BEGIN

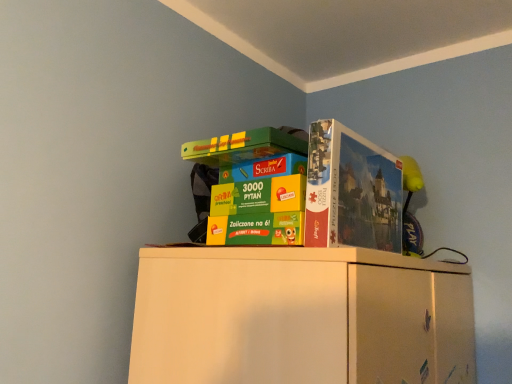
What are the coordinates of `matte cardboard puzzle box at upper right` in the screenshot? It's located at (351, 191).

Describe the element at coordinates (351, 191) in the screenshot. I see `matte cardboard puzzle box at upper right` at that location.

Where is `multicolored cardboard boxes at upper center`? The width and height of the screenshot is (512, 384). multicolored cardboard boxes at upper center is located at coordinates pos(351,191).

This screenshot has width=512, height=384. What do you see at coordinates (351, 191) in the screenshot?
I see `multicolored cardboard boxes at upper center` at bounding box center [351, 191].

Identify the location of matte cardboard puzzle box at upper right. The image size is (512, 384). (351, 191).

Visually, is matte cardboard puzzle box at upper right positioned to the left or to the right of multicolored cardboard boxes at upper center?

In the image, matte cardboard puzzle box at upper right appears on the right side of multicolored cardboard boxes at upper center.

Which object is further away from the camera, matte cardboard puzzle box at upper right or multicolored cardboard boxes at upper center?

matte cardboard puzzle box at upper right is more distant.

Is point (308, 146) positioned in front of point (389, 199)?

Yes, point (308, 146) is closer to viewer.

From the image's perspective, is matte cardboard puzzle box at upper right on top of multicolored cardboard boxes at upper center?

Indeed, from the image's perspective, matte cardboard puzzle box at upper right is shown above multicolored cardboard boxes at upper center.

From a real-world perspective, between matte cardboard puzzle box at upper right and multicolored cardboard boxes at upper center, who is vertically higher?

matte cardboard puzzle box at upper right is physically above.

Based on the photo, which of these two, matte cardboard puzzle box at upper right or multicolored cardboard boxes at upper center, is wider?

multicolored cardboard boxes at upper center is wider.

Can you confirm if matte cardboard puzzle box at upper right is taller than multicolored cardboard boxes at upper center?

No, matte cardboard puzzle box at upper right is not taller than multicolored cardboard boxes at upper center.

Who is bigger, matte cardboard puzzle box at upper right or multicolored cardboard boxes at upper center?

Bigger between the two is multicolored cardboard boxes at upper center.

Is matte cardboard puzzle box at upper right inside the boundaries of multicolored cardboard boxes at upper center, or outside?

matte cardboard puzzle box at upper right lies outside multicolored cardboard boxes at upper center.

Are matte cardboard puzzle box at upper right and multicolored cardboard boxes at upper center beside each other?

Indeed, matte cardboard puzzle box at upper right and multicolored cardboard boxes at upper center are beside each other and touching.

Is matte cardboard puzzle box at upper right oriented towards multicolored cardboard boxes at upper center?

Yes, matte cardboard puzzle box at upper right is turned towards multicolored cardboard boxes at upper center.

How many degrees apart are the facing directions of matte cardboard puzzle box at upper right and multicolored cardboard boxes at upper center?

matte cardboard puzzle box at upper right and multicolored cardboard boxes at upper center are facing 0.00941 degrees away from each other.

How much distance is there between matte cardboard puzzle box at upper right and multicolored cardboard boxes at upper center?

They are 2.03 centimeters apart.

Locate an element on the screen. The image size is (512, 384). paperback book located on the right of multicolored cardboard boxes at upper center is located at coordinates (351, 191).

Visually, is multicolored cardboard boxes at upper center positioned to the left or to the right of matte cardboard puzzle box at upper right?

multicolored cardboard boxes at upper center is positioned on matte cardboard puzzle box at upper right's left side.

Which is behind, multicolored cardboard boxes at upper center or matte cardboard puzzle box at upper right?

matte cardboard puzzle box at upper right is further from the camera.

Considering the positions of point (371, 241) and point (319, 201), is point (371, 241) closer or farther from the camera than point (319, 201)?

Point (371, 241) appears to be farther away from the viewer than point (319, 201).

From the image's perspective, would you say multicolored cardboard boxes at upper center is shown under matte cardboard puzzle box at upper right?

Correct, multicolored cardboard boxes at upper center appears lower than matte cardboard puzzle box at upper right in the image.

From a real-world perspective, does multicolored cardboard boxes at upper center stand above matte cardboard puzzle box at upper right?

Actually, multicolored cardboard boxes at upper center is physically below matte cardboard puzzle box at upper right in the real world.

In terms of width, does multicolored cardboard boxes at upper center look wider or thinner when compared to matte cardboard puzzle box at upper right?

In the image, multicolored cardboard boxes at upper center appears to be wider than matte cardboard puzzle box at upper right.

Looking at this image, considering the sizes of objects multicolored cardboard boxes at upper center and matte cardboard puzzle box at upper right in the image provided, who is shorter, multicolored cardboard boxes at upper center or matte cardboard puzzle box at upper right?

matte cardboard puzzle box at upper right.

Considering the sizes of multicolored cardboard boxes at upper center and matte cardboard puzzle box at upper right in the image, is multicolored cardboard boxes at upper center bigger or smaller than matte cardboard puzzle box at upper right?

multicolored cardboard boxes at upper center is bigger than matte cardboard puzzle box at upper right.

END

Which lines in the data above contain the word "does" with the same capitalization? Copy each of those lines in full.

From a real-world perspective, does multicolored cardboard boxes at upper center stand above matte cardboard puzzle box at upper right?
In terms of width, does multicolored cardboard boxes at upper center look wider or thinner when compared to matte cardboard puzzle box at upper right?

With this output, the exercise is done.